_WORK TO BE COMPLETED:_
The records sit below. Return every line in them that holds the word "dispenser".

[Dataset records]

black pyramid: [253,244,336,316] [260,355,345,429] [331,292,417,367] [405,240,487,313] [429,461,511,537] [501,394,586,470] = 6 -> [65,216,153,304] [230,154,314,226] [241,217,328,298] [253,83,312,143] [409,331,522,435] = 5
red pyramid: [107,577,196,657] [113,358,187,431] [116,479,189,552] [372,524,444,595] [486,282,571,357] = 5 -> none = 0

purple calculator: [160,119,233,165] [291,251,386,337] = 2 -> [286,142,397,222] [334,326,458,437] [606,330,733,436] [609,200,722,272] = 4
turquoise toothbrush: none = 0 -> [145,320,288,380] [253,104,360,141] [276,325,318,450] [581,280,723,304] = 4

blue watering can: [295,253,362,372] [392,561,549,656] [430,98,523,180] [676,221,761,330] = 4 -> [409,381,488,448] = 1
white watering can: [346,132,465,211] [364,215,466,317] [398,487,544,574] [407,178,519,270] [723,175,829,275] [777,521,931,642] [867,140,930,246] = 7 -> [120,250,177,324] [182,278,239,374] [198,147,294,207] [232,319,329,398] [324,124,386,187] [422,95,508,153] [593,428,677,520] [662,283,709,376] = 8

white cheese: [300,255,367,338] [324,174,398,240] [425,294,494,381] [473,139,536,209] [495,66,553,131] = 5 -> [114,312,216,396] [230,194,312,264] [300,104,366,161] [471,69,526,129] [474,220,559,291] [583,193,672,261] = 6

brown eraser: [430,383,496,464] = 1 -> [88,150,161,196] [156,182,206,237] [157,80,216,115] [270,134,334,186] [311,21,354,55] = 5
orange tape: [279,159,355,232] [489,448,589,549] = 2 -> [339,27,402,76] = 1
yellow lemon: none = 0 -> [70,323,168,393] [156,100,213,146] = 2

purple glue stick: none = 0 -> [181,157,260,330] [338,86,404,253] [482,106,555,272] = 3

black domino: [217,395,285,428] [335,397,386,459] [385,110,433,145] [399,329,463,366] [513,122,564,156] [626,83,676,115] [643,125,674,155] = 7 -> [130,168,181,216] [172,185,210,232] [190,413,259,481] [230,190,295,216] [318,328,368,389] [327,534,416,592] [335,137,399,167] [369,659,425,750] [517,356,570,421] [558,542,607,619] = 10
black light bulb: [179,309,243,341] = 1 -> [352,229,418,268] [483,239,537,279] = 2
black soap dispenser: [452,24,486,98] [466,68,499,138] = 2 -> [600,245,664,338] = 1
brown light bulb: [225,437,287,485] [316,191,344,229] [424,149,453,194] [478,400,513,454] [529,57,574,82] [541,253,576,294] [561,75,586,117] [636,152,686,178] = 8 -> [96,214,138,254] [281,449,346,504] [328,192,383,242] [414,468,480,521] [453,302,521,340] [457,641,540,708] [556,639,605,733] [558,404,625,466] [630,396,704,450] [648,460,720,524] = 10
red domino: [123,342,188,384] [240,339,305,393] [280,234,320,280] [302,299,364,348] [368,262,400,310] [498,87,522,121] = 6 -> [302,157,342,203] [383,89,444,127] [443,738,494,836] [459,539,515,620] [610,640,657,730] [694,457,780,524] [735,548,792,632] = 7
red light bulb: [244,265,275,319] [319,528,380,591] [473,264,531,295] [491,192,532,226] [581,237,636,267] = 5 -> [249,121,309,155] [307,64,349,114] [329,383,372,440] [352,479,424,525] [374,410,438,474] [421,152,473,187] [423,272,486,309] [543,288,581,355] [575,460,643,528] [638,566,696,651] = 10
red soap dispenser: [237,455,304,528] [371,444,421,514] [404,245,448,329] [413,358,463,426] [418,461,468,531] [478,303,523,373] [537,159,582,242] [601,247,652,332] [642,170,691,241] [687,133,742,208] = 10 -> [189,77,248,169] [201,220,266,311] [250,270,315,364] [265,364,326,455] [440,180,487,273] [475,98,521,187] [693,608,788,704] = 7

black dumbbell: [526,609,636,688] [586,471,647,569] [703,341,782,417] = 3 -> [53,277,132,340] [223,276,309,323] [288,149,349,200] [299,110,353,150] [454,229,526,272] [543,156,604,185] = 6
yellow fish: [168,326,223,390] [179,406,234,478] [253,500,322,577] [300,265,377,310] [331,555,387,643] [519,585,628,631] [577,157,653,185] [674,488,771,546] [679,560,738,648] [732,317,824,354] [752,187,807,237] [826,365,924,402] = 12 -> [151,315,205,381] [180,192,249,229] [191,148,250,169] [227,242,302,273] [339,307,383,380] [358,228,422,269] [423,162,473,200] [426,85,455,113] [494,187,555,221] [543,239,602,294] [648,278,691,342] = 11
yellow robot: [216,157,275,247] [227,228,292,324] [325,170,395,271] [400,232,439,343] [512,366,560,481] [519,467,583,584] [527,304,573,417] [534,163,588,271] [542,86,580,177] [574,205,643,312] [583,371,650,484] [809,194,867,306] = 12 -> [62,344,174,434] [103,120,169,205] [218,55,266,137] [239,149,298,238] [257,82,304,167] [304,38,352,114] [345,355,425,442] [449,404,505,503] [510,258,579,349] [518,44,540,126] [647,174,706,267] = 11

_SOLUTION TO THE PROBLEM:_
black soap dispenser: [452,24,486,98] [466,68,499,138] = 2 -> [600,245,664,338] = 1
red soap dispenser: [237,455,304,528] [371,444,421,514] [404,245,448,329] [413,358,463,426] [418,461,468,531] [478,303,523,373] [537,159,582,242] [601,247,652,332] [642,170,691,241] [687,133,742,208] = 10 -> [189,77,248,169] [201,220,266,311] [250,270,315,364] [265,364,326,455] [440,180,487,273] [475,98,521,187] [693,608,788,704] = 7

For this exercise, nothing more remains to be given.